**RECORDED INFORMATION**
· · · · · · ·

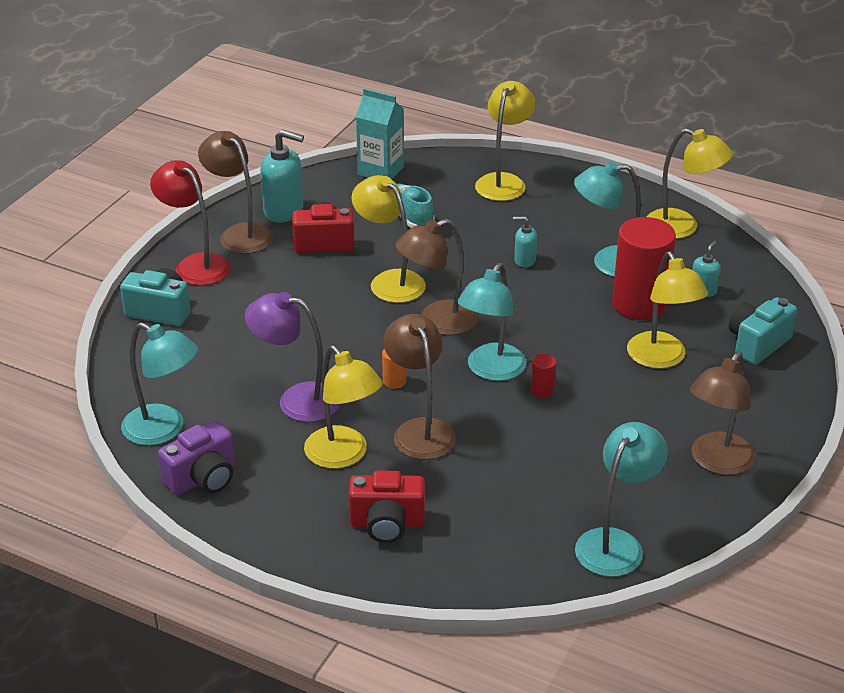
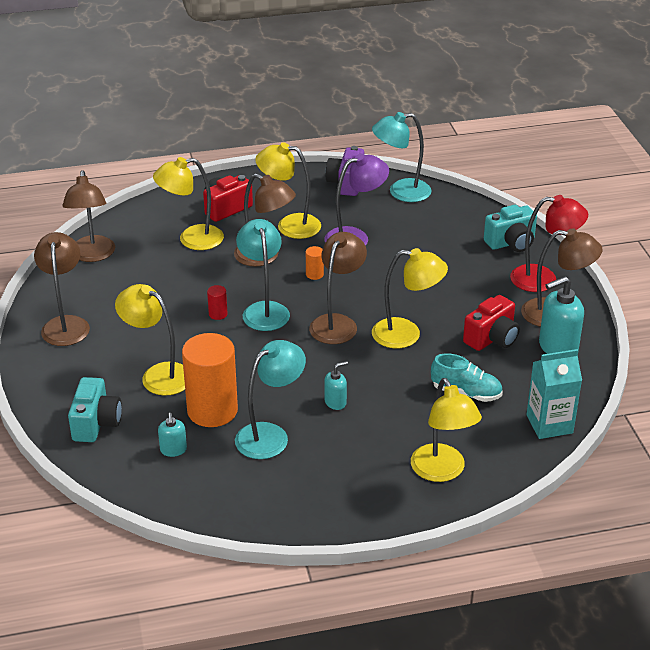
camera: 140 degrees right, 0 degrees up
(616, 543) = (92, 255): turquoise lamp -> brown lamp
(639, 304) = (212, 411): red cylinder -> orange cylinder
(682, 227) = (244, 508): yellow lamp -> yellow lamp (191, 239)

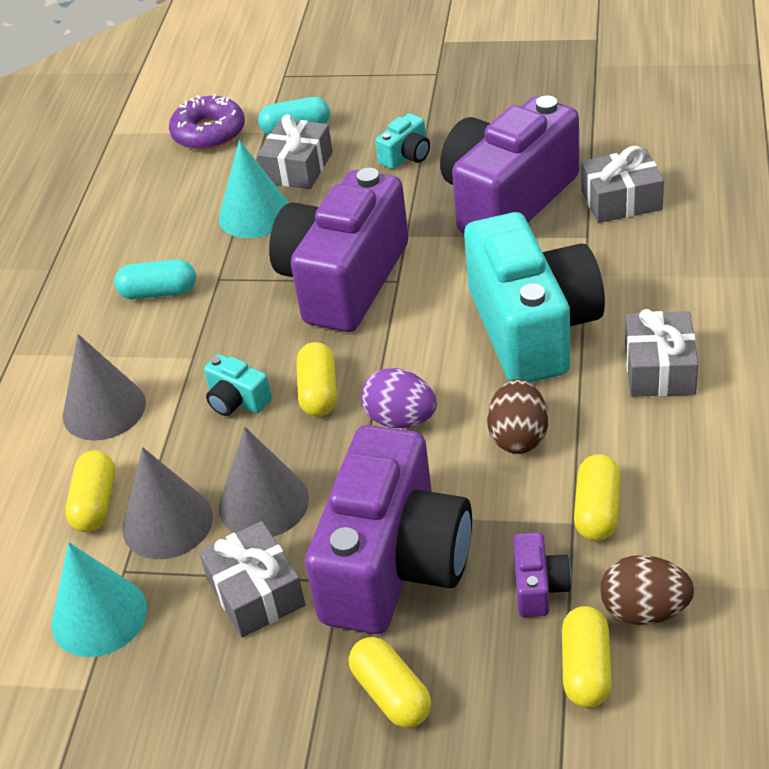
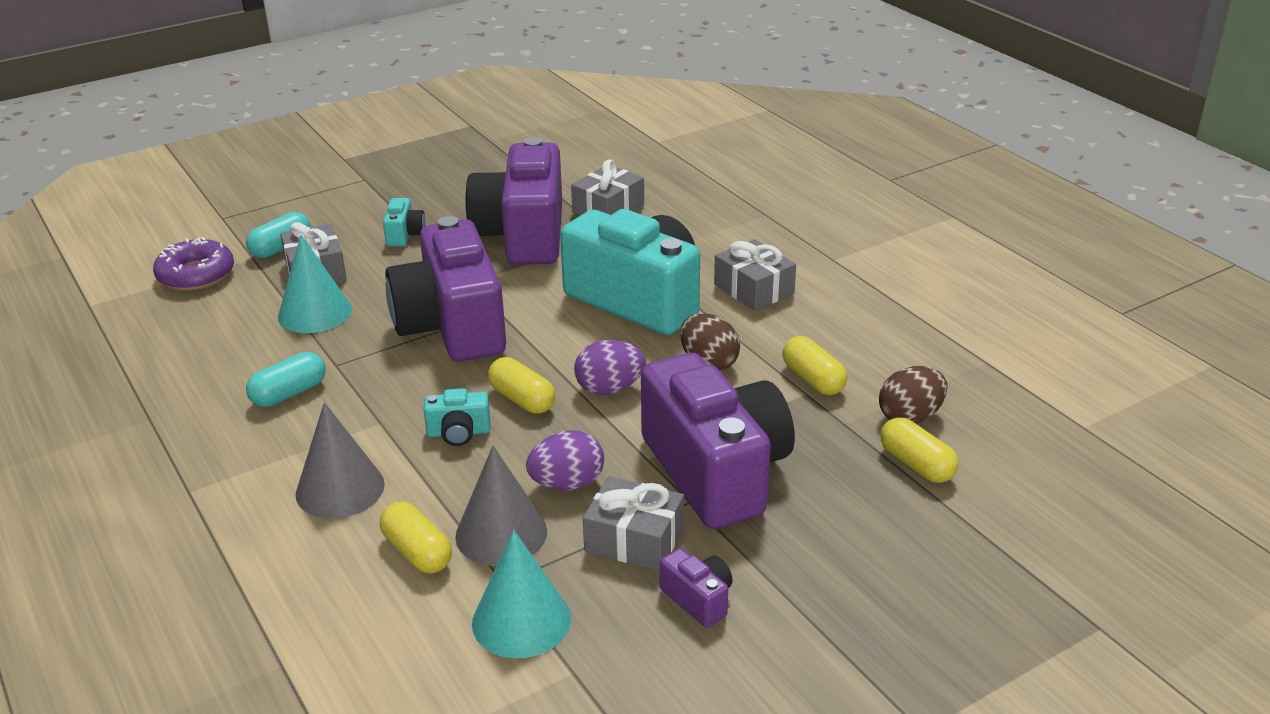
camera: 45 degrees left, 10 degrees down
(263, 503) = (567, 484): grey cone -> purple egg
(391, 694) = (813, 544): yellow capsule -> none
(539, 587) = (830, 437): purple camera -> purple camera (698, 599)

· · · · · · ·

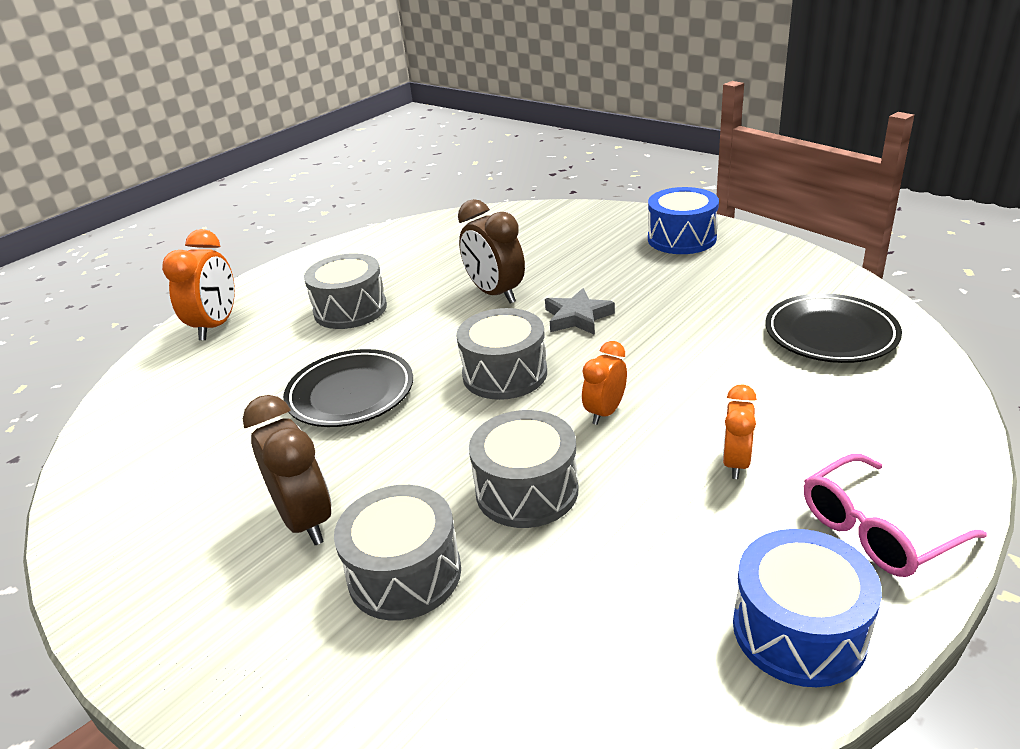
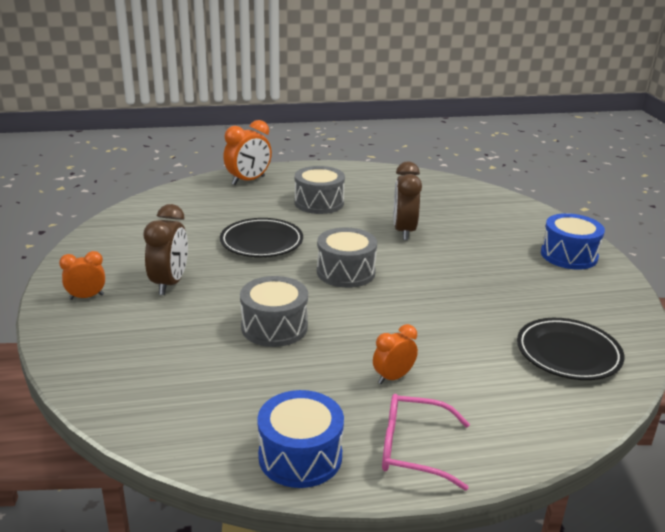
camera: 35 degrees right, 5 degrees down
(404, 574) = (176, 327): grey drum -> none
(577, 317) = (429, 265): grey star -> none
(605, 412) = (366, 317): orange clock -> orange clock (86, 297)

· · · · · · ·

**EXERCISE INSTRUCTIONS**
Output exactly the lines of the material above from the one containing "(404, 574) = (176, 327): grey drum -> none" up to and including the one containing "(605, 412) = (366, 317): orange".

**TASK RESULT**
(404, 574) = (176, 327): grey drum -> none
(577, 317) = (429, 265): grey star -> none
(605, 412) = (366, 317): orange clock -> orange clock (86, 297)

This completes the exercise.